▶ What this task involves:
Look through the records below for the line with "orange line: rotated 32 degrees clockwise" and the line with "gray line at", then return those lines and all lines between, exactly.

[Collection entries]
=== Section Start ===
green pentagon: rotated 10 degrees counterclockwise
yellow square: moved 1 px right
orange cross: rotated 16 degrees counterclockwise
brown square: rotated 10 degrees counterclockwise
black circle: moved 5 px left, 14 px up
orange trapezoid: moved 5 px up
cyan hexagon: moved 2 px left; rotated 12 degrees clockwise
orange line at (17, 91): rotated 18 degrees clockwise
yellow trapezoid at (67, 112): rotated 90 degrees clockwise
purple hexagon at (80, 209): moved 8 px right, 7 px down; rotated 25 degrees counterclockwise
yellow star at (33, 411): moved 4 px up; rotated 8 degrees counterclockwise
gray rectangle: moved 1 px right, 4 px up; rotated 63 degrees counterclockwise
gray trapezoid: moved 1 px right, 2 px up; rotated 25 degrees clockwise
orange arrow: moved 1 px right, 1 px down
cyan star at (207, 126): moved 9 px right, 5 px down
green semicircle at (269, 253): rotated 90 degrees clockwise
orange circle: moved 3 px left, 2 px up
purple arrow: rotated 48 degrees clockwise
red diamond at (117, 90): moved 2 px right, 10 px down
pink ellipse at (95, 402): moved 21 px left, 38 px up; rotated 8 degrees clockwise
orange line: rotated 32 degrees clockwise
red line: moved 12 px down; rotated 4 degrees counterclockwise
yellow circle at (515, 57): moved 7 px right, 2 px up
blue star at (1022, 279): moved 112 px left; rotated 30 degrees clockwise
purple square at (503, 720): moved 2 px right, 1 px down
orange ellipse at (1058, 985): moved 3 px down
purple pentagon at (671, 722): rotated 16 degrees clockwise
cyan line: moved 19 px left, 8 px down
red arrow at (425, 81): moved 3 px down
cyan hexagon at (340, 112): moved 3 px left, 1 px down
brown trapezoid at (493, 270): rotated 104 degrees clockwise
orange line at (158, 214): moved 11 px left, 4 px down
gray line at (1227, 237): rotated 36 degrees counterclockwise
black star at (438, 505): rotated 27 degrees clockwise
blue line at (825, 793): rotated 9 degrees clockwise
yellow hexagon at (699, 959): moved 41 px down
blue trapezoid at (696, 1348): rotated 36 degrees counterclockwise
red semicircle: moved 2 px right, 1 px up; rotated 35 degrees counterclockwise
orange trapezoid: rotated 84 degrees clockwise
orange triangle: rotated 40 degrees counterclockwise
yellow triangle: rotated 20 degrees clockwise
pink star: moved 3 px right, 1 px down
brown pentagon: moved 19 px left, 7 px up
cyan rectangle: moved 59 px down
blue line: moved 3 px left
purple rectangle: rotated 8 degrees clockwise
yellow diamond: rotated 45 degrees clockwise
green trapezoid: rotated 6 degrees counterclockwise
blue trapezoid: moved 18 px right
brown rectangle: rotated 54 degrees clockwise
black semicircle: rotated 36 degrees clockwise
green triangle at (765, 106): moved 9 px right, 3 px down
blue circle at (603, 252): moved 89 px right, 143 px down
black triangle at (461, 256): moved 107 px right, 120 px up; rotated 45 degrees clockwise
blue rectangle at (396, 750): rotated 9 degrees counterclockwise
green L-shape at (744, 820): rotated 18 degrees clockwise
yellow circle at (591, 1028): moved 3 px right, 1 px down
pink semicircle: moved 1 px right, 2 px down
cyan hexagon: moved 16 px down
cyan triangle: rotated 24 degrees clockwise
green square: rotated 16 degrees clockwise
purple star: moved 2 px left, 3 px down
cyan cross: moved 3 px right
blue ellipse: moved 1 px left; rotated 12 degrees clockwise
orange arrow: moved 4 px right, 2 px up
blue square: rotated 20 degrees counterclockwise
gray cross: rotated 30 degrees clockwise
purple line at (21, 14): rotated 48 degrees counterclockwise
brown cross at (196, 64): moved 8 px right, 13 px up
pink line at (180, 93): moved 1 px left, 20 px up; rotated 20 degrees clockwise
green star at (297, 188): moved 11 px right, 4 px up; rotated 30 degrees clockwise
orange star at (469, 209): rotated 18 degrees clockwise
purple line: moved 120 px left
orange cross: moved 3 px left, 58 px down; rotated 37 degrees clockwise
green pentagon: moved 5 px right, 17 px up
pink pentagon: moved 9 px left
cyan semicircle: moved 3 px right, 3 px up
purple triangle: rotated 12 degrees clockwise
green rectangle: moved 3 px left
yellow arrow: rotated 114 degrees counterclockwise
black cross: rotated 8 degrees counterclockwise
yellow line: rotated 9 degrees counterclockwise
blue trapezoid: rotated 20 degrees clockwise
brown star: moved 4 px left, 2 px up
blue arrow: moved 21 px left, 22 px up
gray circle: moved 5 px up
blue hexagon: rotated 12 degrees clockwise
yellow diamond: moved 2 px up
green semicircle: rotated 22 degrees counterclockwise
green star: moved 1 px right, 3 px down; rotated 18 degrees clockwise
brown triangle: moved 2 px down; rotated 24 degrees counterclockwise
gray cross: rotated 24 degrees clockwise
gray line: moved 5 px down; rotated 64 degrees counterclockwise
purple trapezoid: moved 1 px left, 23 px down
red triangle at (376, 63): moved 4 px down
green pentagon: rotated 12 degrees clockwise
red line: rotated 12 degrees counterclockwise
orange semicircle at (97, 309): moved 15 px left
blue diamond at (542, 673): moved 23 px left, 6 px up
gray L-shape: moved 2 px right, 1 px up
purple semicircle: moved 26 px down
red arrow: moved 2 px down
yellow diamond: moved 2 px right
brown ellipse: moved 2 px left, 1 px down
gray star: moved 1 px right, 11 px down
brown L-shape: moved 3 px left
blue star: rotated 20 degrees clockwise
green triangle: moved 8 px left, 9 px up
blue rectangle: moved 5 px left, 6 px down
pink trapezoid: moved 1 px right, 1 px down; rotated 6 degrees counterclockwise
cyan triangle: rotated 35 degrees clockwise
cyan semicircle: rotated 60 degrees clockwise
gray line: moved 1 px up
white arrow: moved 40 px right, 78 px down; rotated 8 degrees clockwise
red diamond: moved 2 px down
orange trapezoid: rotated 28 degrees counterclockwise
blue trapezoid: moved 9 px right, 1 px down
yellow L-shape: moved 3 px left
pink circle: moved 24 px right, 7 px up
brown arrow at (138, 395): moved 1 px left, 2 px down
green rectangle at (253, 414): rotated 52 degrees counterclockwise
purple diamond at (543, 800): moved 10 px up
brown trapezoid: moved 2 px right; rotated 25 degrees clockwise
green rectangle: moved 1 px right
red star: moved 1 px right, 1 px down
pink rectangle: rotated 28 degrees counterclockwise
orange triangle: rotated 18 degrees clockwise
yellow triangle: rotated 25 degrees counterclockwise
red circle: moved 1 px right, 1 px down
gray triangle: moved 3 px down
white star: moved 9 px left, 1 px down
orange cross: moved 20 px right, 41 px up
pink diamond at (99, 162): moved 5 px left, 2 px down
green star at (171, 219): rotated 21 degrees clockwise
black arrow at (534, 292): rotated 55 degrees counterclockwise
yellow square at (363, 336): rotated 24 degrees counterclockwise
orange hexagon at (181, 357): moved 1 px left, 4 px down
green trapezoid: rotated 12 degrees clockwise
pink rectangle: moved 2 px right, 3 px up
=== Section End ===
▶ Answer space:
orange line: rotated 32 degrees clockwise
red line: moved 12 px down; rotated 4 degrees counterclockwise
yellow circle at (515, 57): moved 7 px right, 2 px up
blue star at (1022, 279): moved 112 px left; rotated 30 degrees clockwise
purple square at (503, 720): moved 2 px right, 1 px down
orange ellipse at (1058, 985): moved 3 px down
purple pentagon at (671, 722): rotated 16 degrees clockwise
cyan line: moved 19 px left, 8 px down
red arrow at (425, 81): moved 3 px down
cyan hexagon at (340, 112): moved 3 px left, 1 px down
brown trapezoid at (493, 270): rotated 104 degrees clockwise
orange line at (158, 214): moved 11 px left, 4 px down
gray line at (1227, 237): rotated 36 degrees counterclockwise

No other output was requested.